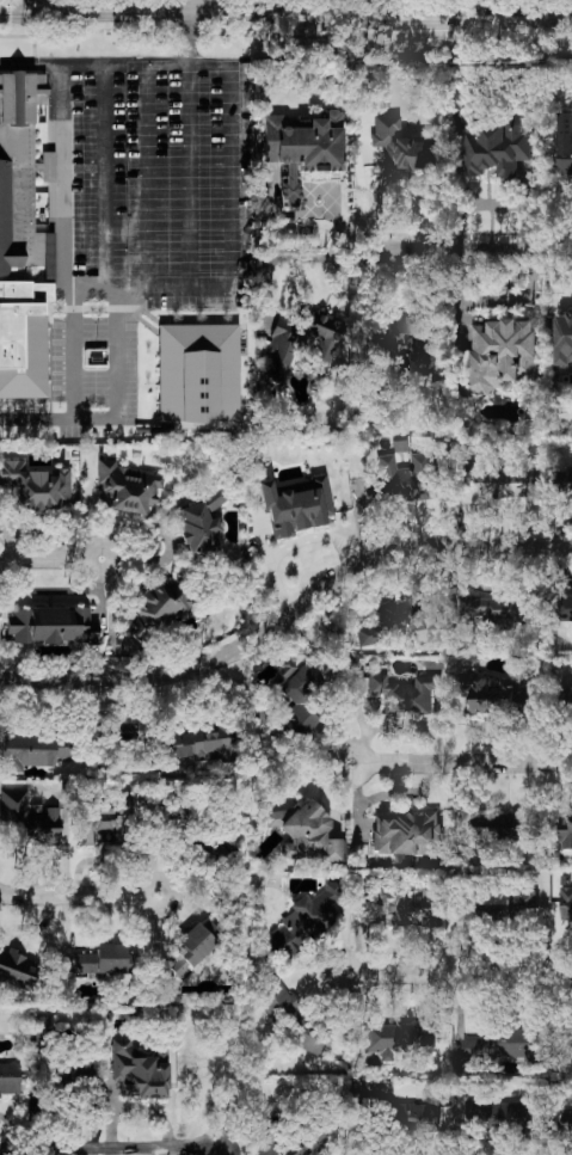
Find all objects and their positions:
road: (27, 5)
road: (199, 5)
road: (285, 12)
road: (189, 38)
road: (30, 59)
building: (565, 142)
building: (495, 145)
building: (402, 146)
building: (303, 149)
building: (23, 200)
parking lot: (137, 216)
road: (463, 249)
road: (279, 259)
road: (98, 290)
road: (74, 291)
road: (495, 299)
building: (564, 338)
building: (408, 342)
building: (302, 345)
building: (502, 353)
building: (194, 361)
road: (39, 418)
building: (405, 479)
building: (503, 480)
building: (35, 486)
building: (127, 489)
building: (295, 506)
building: (203, 524)
road: (292, 548)
road: (49, 558)
building: (497, 607)
building: (566, 608)
building: (157, 611)
building: (393, 622)
road: (291, 624)
building: (54, 627)
building: (286, 669)
building: (492, 693)
building: (405, 694)
building: (567, 698)
building: (293, 708)
building: (198, 743)
building: (35, 750)
road: (460, 762)
building: (176, 813)
building: (31, 818)
building: (104, 822)
building: (501, 828)
building: (565, 832)
building: (408, 833)
building: (304, 835)
road: (66, 861)
road: (78, 895)
building: (410, 905)
building: (566, 905)
building: (303, 924)
building: (192, 950)
building: (102, 960)
building: (18, 969)
road: (459, 975)
building: (294, 1019)
building: (42, 1026)
building: (398, 1039)
building: (506, 1042)
building: (565, 1042)
building: (89, 1068)
building: (140, 1070)
building: (10, 1079)
building: (508, 1112)
building: (410, 1116)
building: (567, 1120)
building: (306, 1142)
building: (268, 1146)
road: (109, 1149)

* What to produce
The response consists of the data above printed line for line, with no pictures.

* Finished task
Find all objects and their positions:
road: (27, 5)
road: (199, 5)
road: (285, 12)
road: (189, 38)
road: (30, 59)
building: (565, 142)
building: (495, 145)
building: (402, 146)
building: (303, 149)
building: (23, 200)
parking lot: (137, 216)
road: (463, 249)
road: (279, 259)
road: (98, 290)
road: (74, 291)
road: (495, 299)
building: (564, 338)
building: (408, 342)
building: (302, 345)
building: (502, 353)
building: (194, 361)
road: (39, 418)
building: (405, 479)
building: (503, 480)
building: (35, 486)
building: (127, 489)
building: (295, 506)
building: (203, 524)
road: (292, 548)
road: (49, 558)
building: (497, 607)
building: (566, 608)
building: (157, 611)
building: (393, 622)
road: (291, 624)
building: (54, 627)
building: (286, 669)
building: (492, 693)
building: (405, 694)
building: (567, 698)
building: (293, 708)
building: (198, 743)
building: (35, 750)
road: (460, 762)
building: (176, 813)
building: (31, 818)
building: (104, 822)
building: (501, 828)
building: (565, 832)
building: (408, 833)
building: (304, 835)
road: (66, 861)
road: (78, 895)
building: (410, 905)
building: (566, 905)
building: (303, 924)
building: (192, 950)
building: (102, 960)
building: (18, 969)
road: (459, 975)
building: (294, 1019)
building: (42, 1026)
building: (398, 1039)
building: (506, 1042)
building: (565, 1042)
building: (89, 1068)
building: (140, 1070)
building: (10, 1079)
building: (508, 1112)
building: (410, 1116)
building: (567, 1120)
building: (306, 1142)
building: (268, 1146)
road: (109, 1149)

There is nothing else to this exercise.